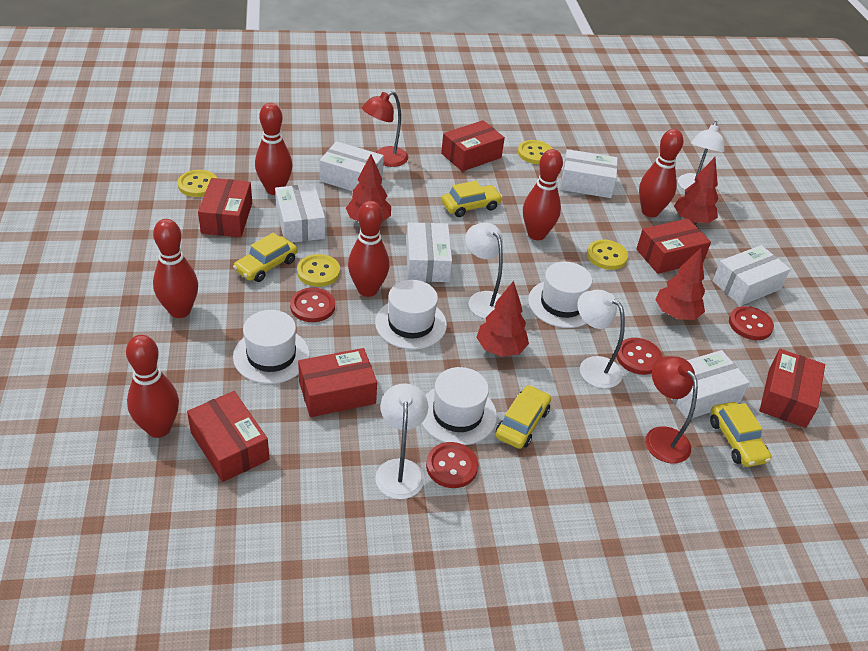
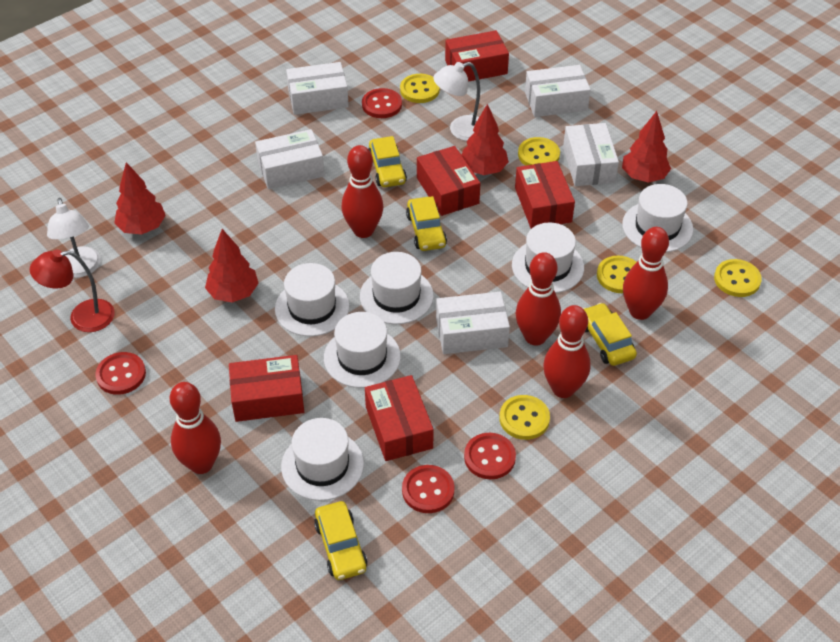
red bowling pin: 6 -> 5
red box: 6 -> 5
red lamp: 2 -> 1
white box: 6 -> 5
white hat: 4 -> 6
white lamp: 4 -> 2
yellow button: 4 -> 5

======

**Your instructions:** Output all of the data above exactly; no pictures should appear.

**Solution below:**
red bowling pin: 6 -> 5
red box: 6 -> 5
red lamp: 2 -> 1
white box: 6 -> 5
white hat: 4 -> 6
white lamp: 4 -> 2
yellow button: 4 -> 5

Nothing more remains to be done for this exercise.